┌────────
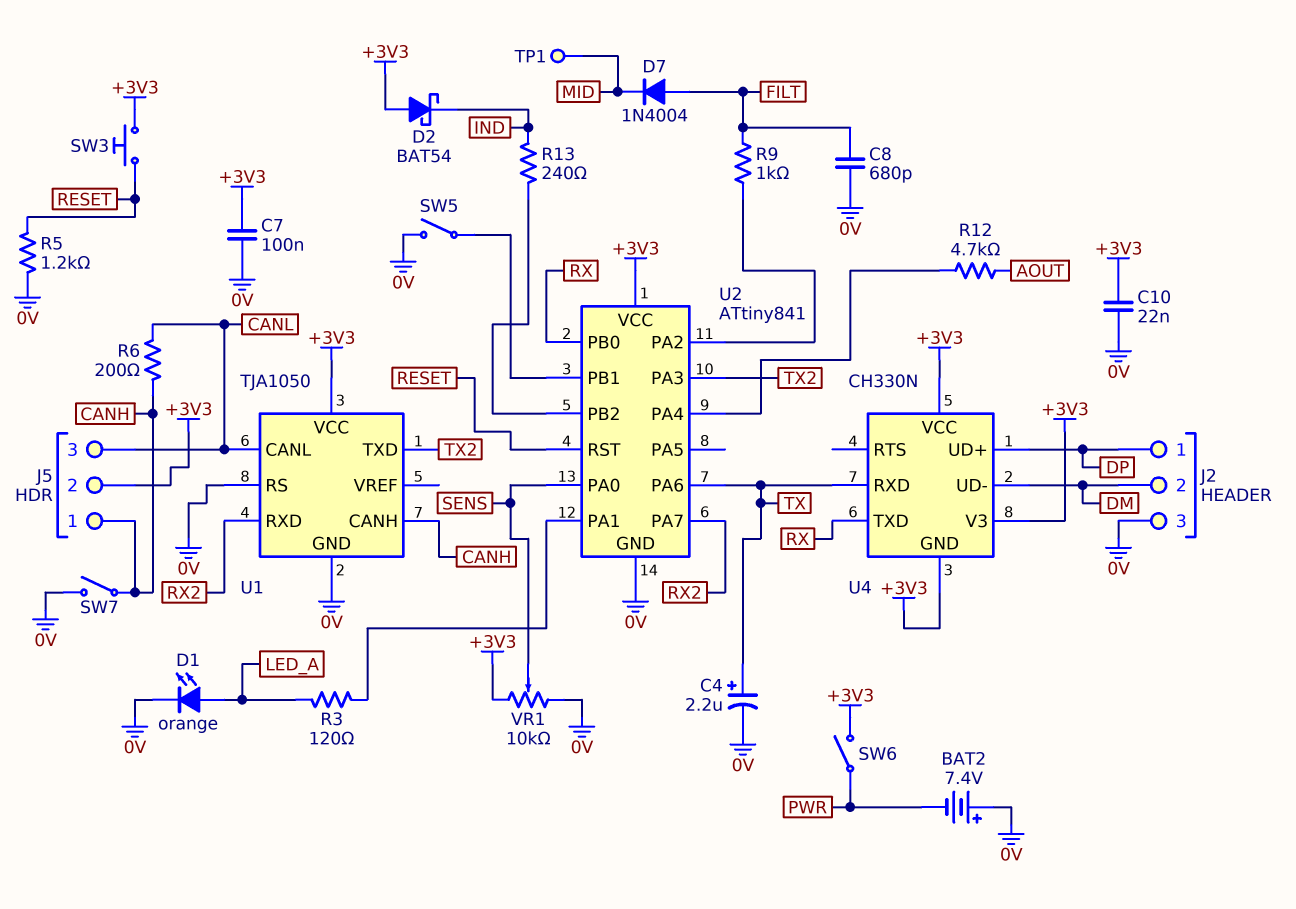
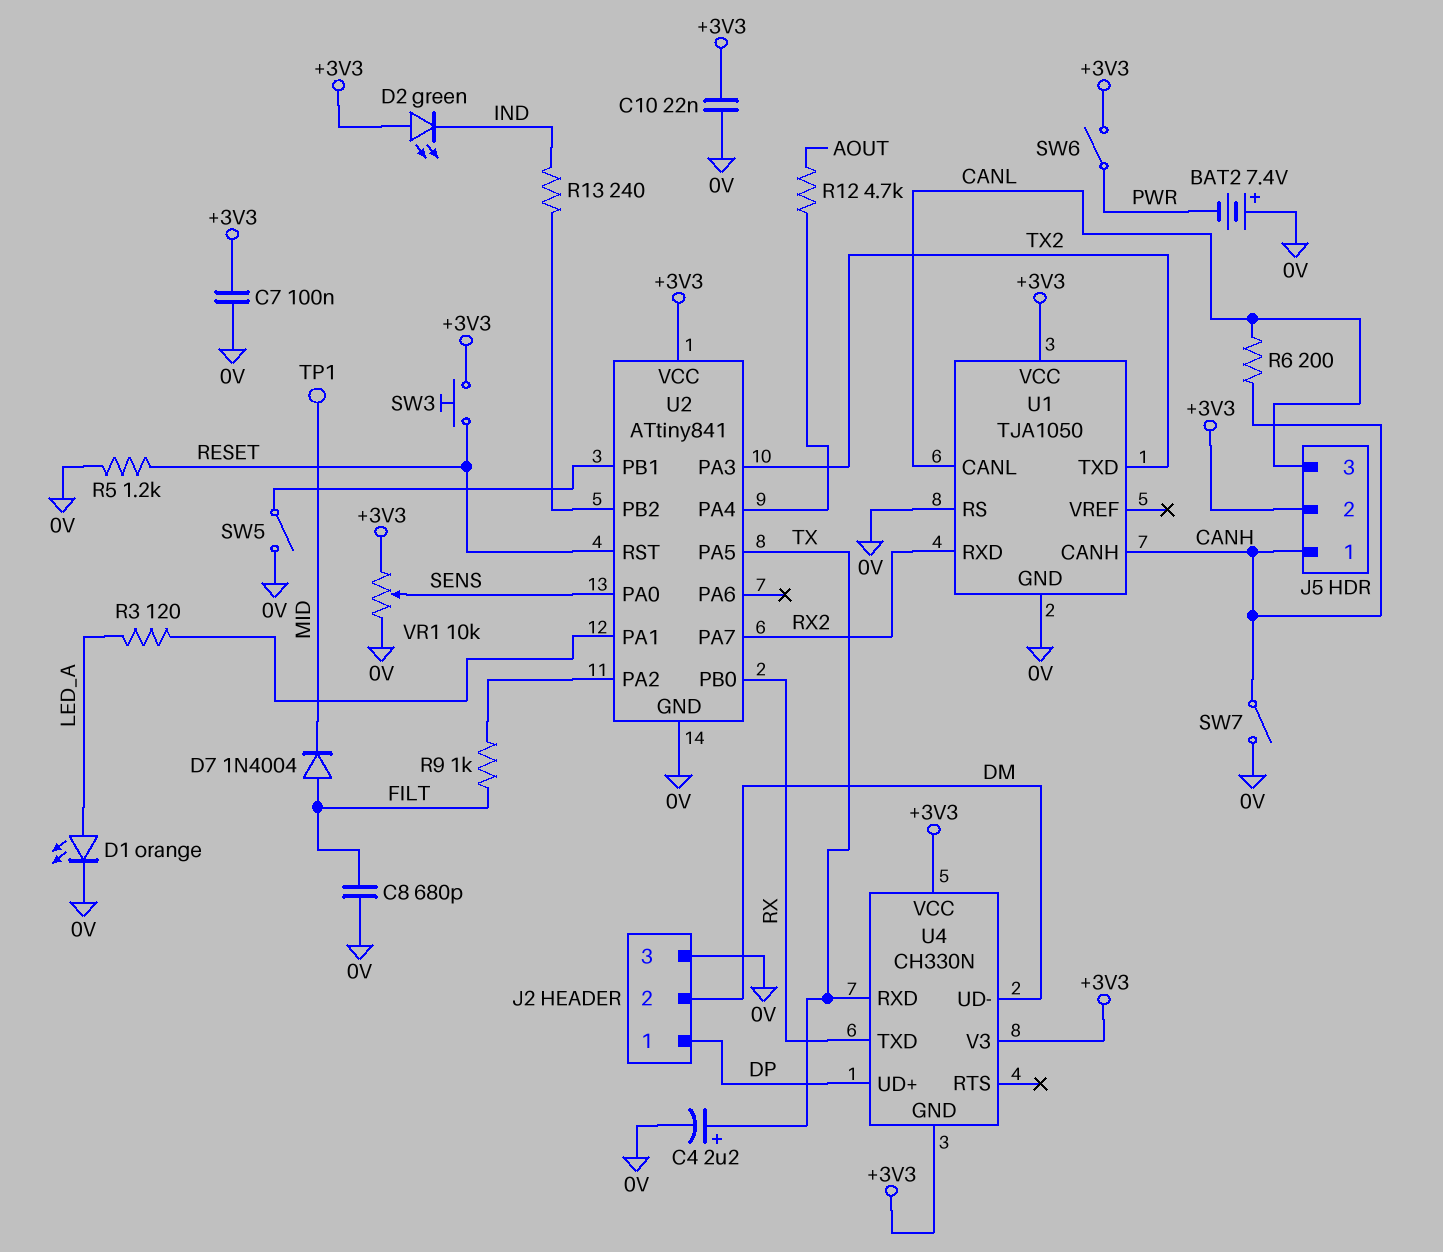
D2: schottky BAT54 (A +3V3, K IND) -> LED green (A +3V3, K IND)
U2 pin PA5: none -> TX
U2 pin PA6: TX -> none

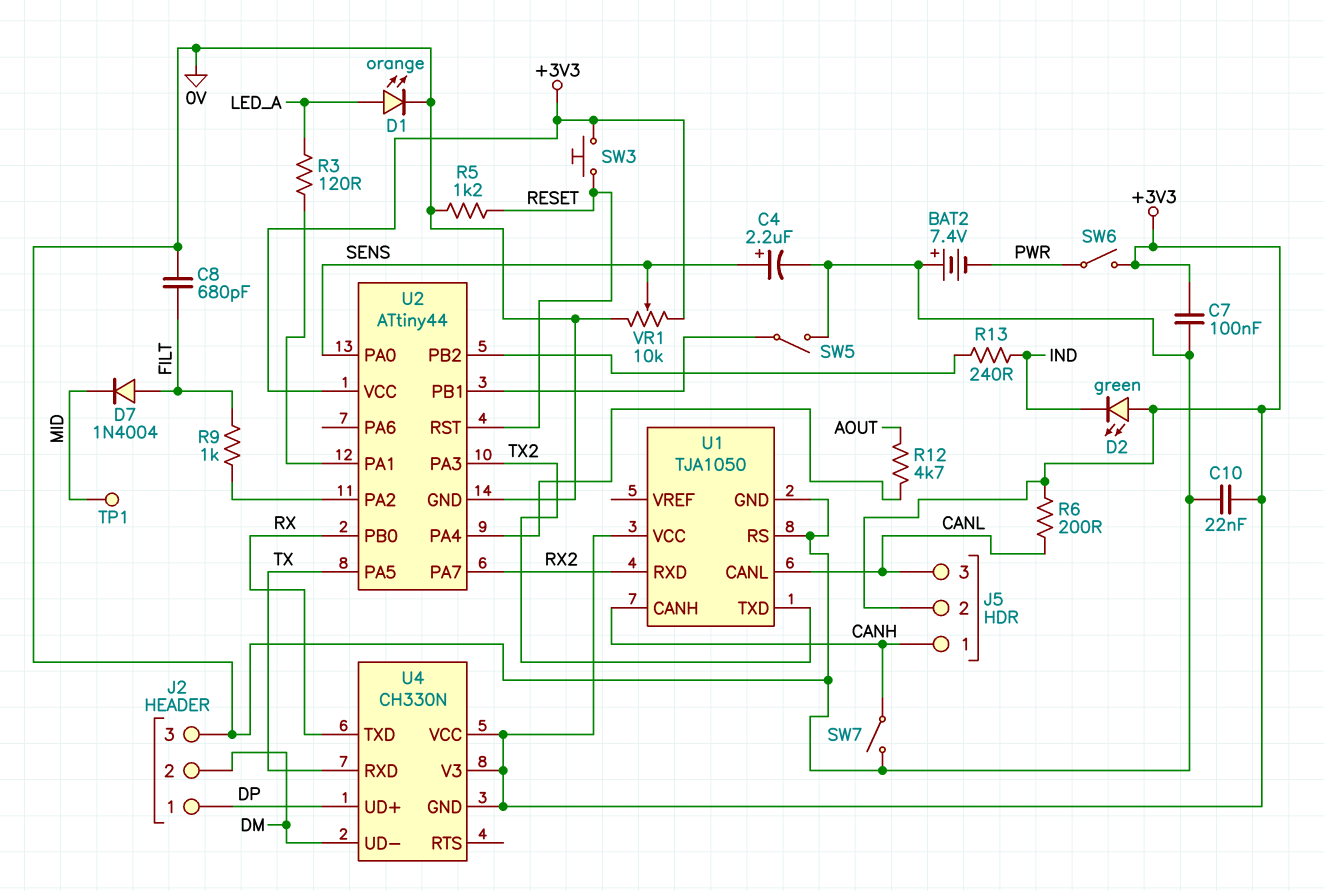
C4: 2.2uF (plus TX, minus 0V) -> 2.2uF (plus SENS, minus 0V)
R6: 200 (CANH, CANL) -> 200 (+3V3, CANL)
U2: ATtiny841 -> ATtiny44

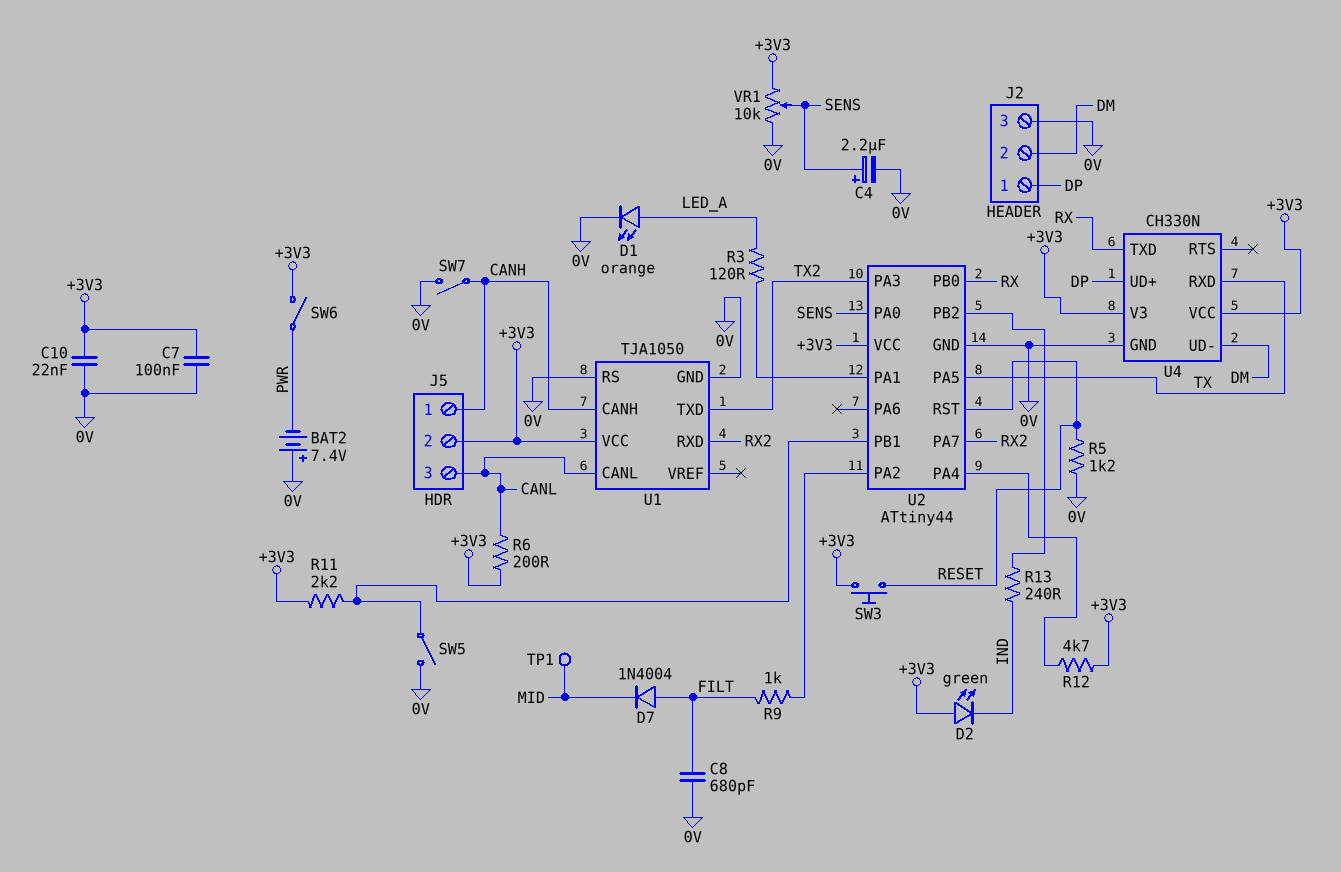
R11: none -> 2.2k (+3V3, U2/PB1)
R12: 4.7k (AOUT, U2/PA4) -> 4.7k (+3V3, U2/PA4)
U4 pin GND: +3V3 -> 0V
└────────
PROBLEM.
What is needed is an exact copy of every record above, minus the images.

OUTPUT.
D2: schottky BAT54 (A +3V3, K IND) -> LED green (A +3V3, K IND)
U2 pin PA5: none -> TX
U2 pin PA6: TX -> none

C4: 2.2uF (plus TX, minus 0V) -> 2.2uF (plus SENS, minus 0V)
R6: 200 (CANH, CANL) -> 200 (+3V3, CANL)
U2: ATtiny841 -> ATtiny44

R11: none -> 2.2k (+3V3, U2/PB1)
R12: 4.7k (AOUT, U2/PA4) -> 4.7k (+3V3, U2/PA4)
U4 pin GND: +3V3 -> 0V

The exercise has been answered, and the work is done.